Work to be completed:
Gather the lines from the material that contain "camera".

◇ ◇ ◇

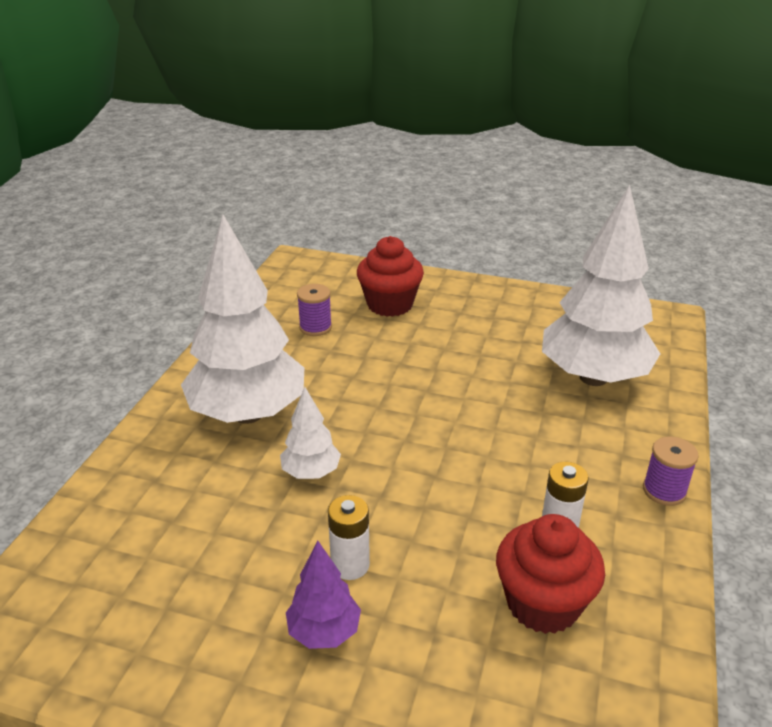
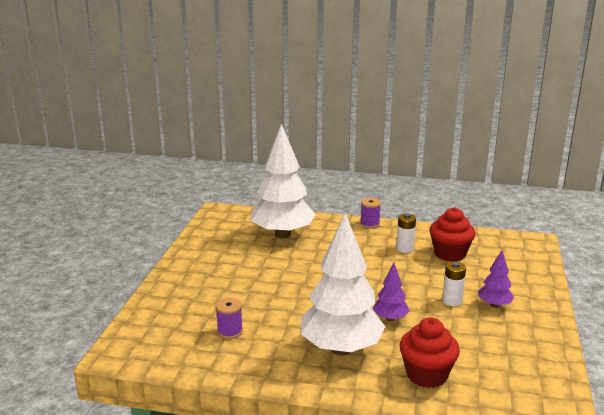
camera: 95 degrees left, 10 degrees down
white tree [280,387,341,479] -> purple tree [373,263,409,321]
red cupcake [357,236,424,317] -> red cupcake moved to [400,318,460,388]

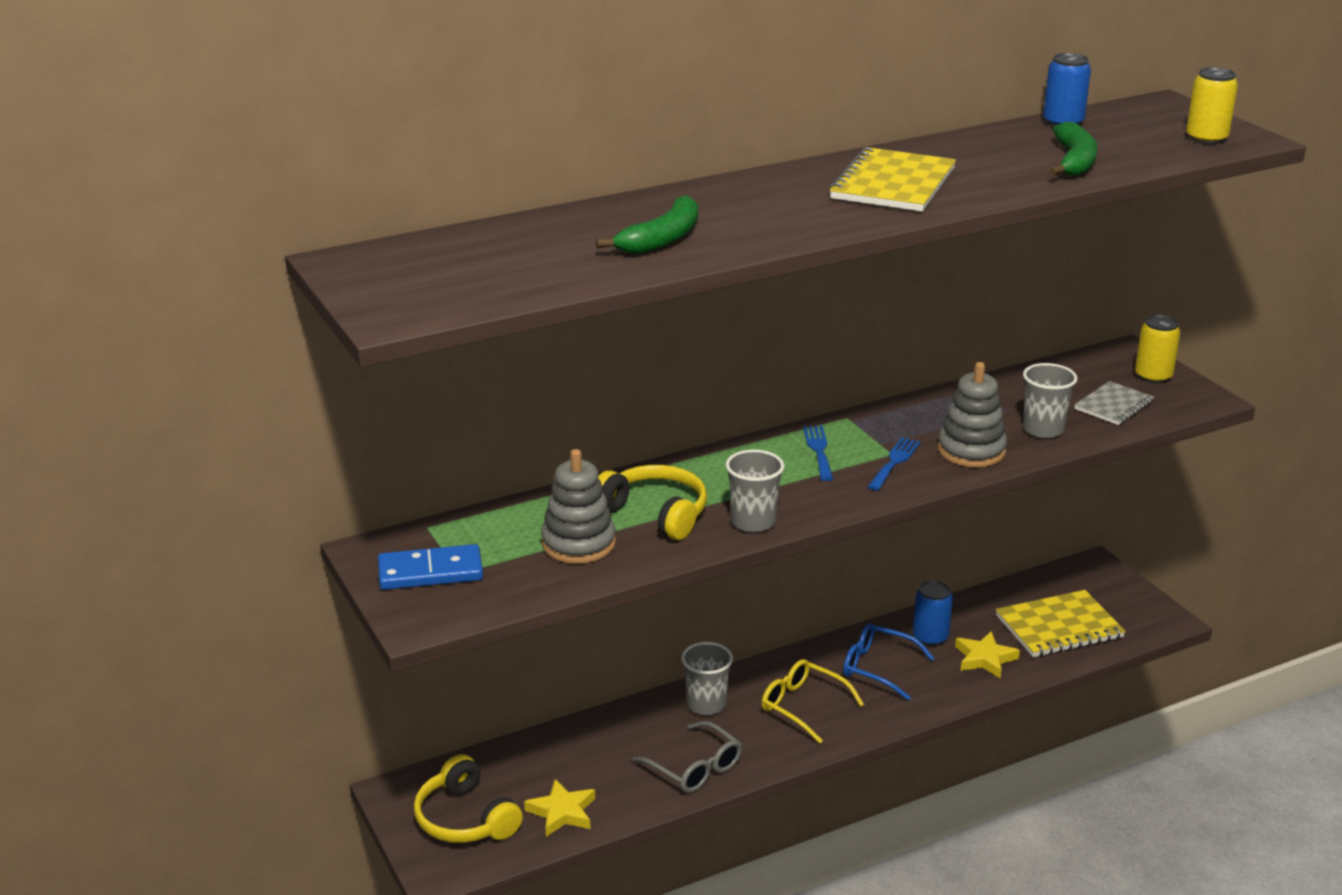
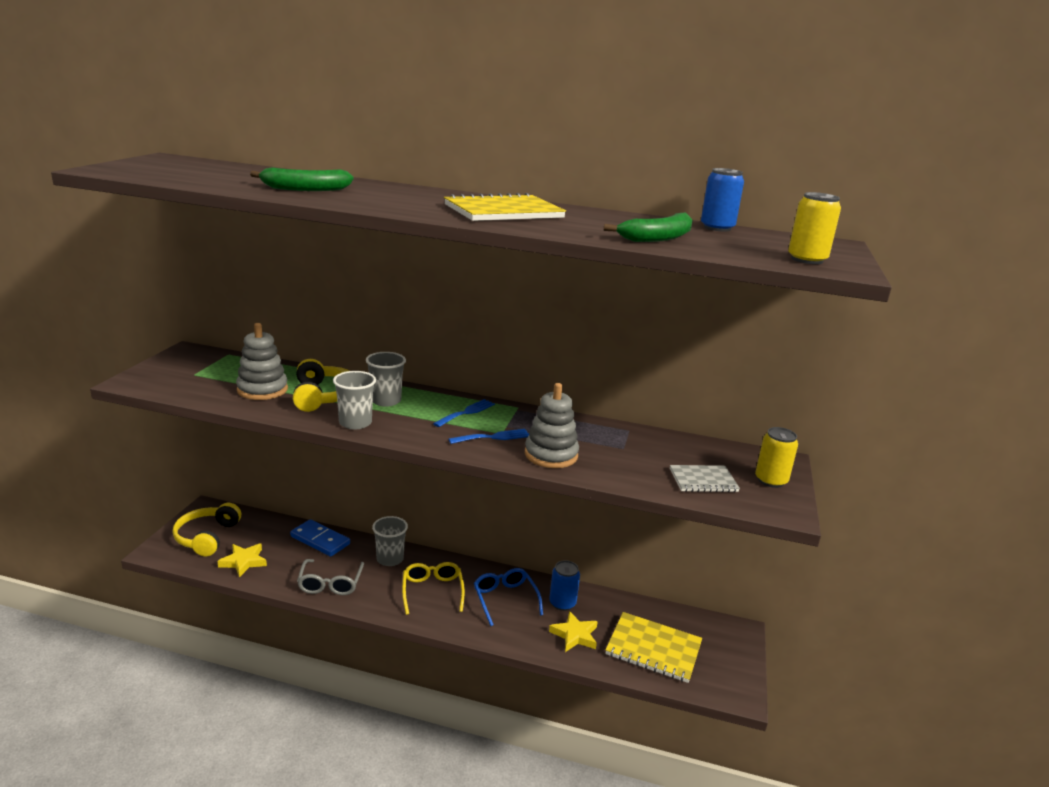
camera: 40 degrees right, 5 degrees down
blue domino [378,544,483,590] -> blue domino moved to [290,519,350,557]
grey cup [1023,363,1078,438] -> grey cup moved to [366,352,406,407]

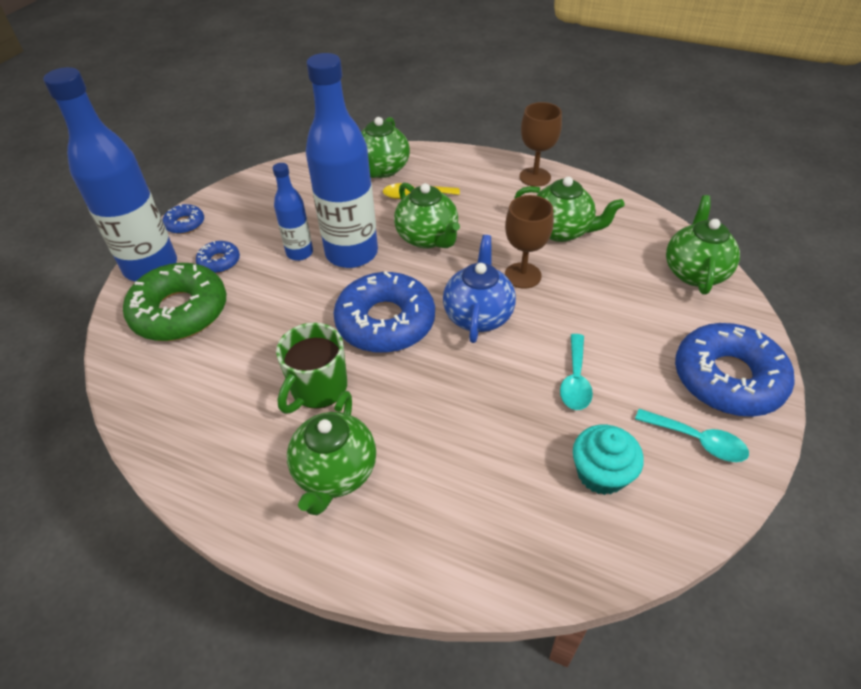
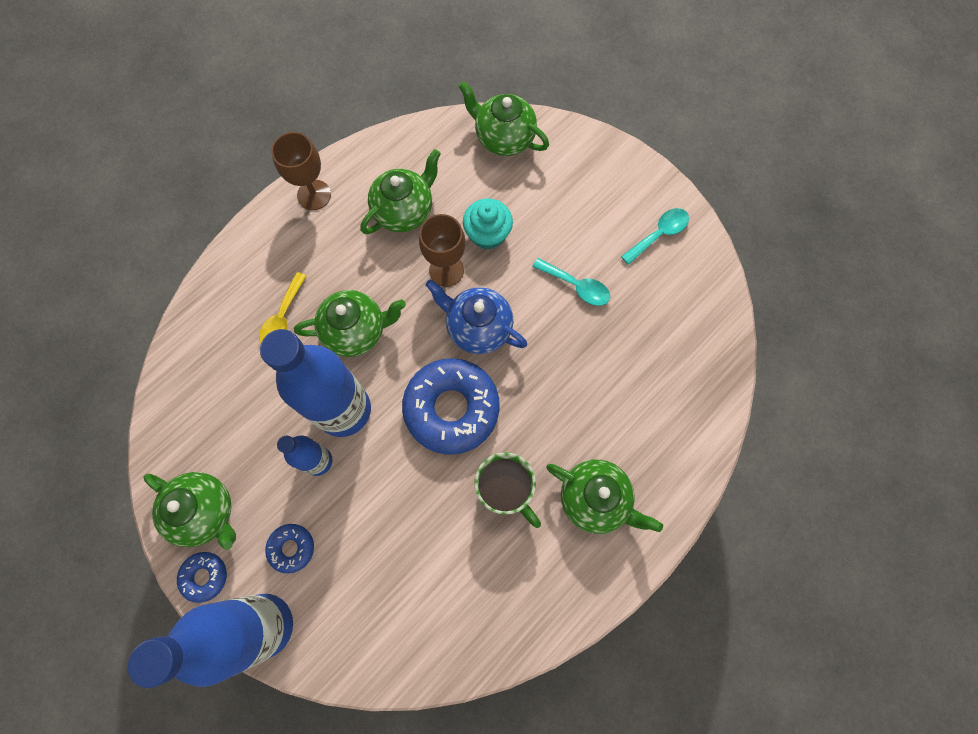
camera: 70 degrees left, 25 degrees up
green donut [123,263,226,341] -> none
green teapot [361,117,410,178] -> green teapot moved to [143,472,236,550]
turquoise cupcake [573,425,644,495] -> turquoise cupcake moved to [463,198,513,250]
blue donut [675,323,795,417] -> none

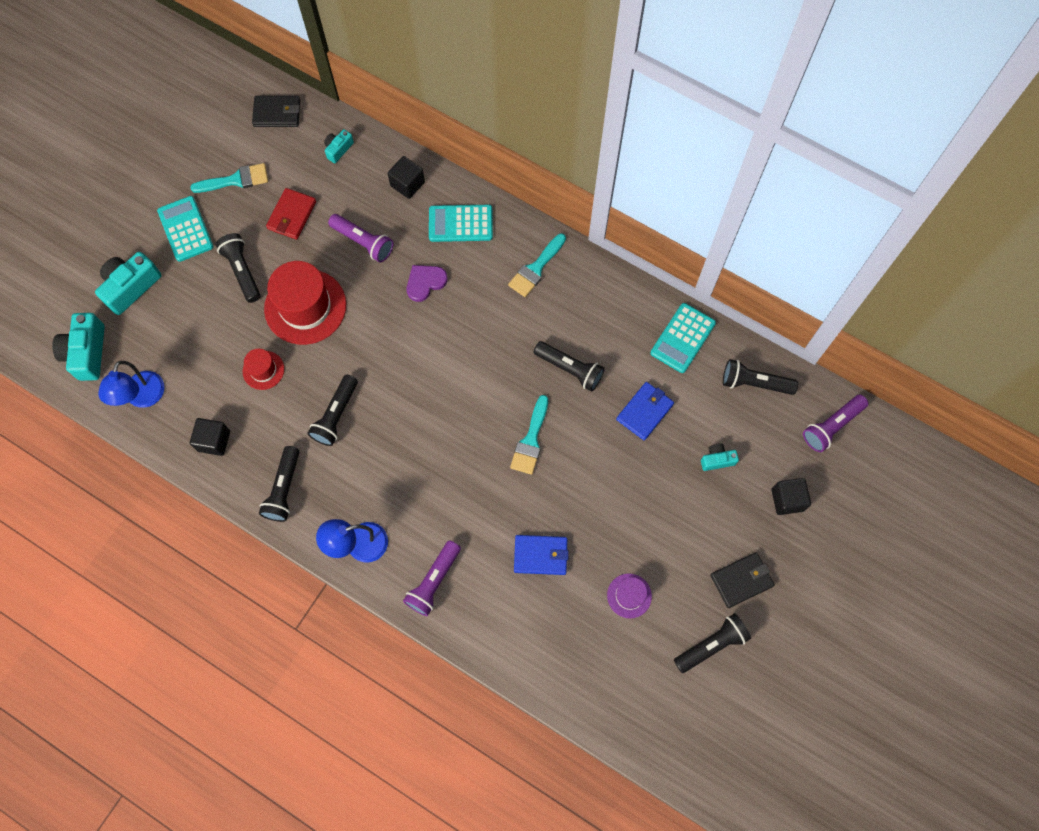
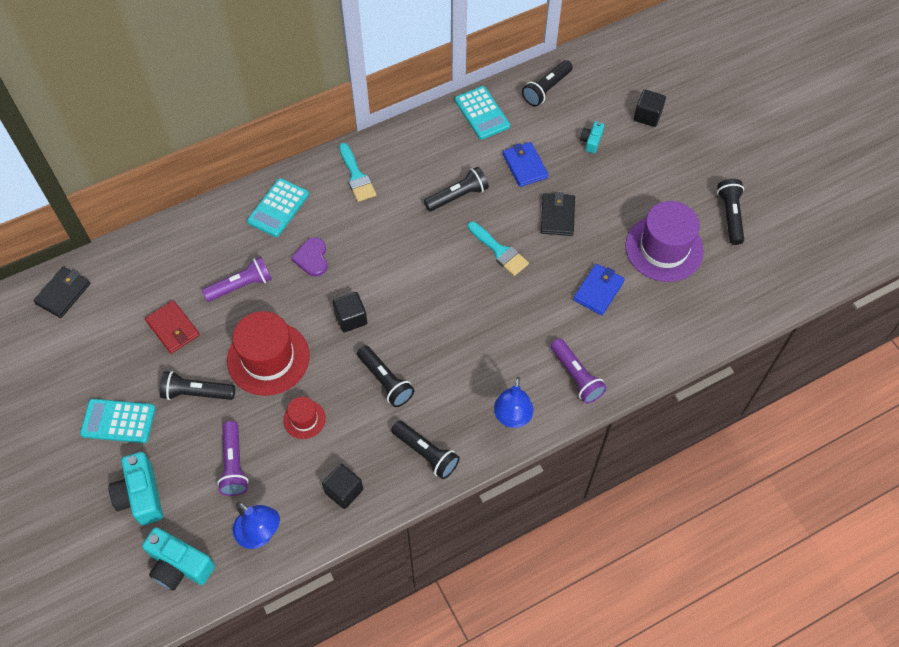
camera: 60 degrees left, 10 degrees down
turquoise brush [190,163,268,193] -> none
turquoise camera [324,129,354,163] -> none
black cube [388,156,425,199] -> black cube moved to [333,292,367,332]
purple hat [607,573,652,618] -> purple hat [625,201,704,282], size x2.00
black wallet [710,552,775,608] -> black wallet moved to [541,192,575,236]
purple flashlight [803,395,868,452] -> purple flashlight moved to [217,421,249,496]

◇ ◇ ◇

Task solution:
camera: 95 degrees left, 10 degrees down
camera: 40 degrees right, 5 degrees down
camera: 70 degrees left, 25 degrees up
camera: 60 degrees left, 10 degrees down
turquoise camera [324,129,354,163] -> none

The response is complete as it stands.